Geometric shape edit sequences

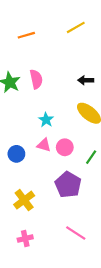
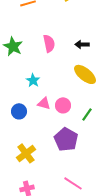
pink semicircle: (36, 79) -> (49, 43), moved
cyan star: (46, 120) -> (33, 80), moved

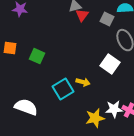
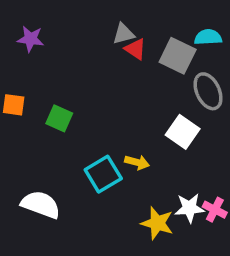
red triangle: (82, 15) -> (135, 49), turned -32
gray square: (107, 19) -> (178, 56), size x1.5
yellow star: (95, 118) -> (157, 223), turned 30

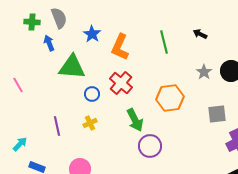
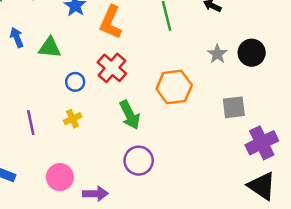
blue arrow: (49, 43) -> (17, 37), moved
green triangle: (72, 67) -> (50, 48), size x0.7
purple circle: (150, 146) -> (139, 161), moved

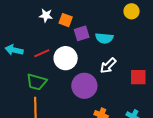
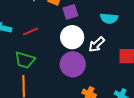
cyan semicircle: (104, 38) -> (109, 18), moved
white circle: (66, 58) -> (72, 37), moved

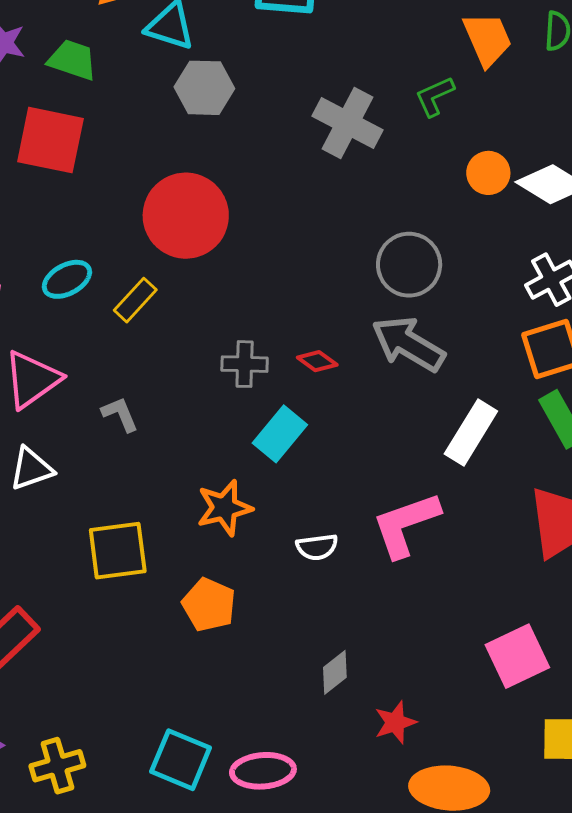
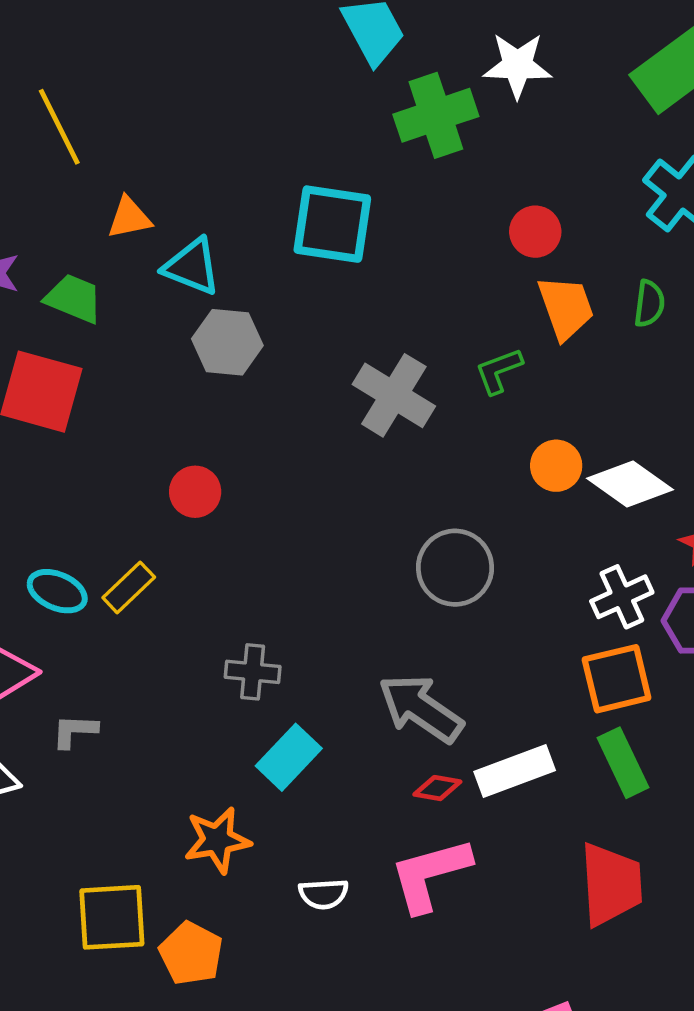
red circle: (186, 216) -> (195, 492), size x0.5
cyan ellipse: (67, 279) -> (57, 591), moved, turned 48
gray arrow: (408, 344) -> (421, 708), moved
red diamond: (317, 361) -> (437, 788), moved, turned -30
gray L-shape: (120, 414) -> (75, 731), moved, turned -69
white rectangle: (471, 432) -> (515, 771), turned 34
yellow square: (118, 551) -> (112, 917), moved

> TASK TO CARRY OUT: Output nothing but the records, word for word, and none of their pictures.

> TASK RESULT:
pink semicircle: (36, 79) -> (49, 43), moved
cyan star: (46, 120) -> (33, 80), moved

red triangle: (82, 15) -> (135, 49), turned -32
gray square: (107, 19) -> (178, 56), size x1.5
yellow star: (95, 118) -> (157, 223), turned 30

blue arrow: (49, 43) -> (17, 37), moved
green triangle: (72, 67) -> (50, 48), size x0.7
purple circle: (150, 146) -> (139, 161), moved

cyan semicircle: (104, 38) -> (109, 18), moved
white circle: (66, 58) -> (72, 37), moved

red circle: (186, 216) -> (195, 492), size x0.5
cyan ellipse: (67, 279) -> (57, 591), moved, turned 48
gray arrow: (408, 344) -> (421, 708), moved
red diamond: (317, 361) -> (437, 788), moved, turned -30
gray L-shape: (120, 414) -> (75, 731), moved, turned -69
white rectangle: (471, 432) -> (515, 771), turned 34
yellow square: (118, 551) -> (112, 917), moved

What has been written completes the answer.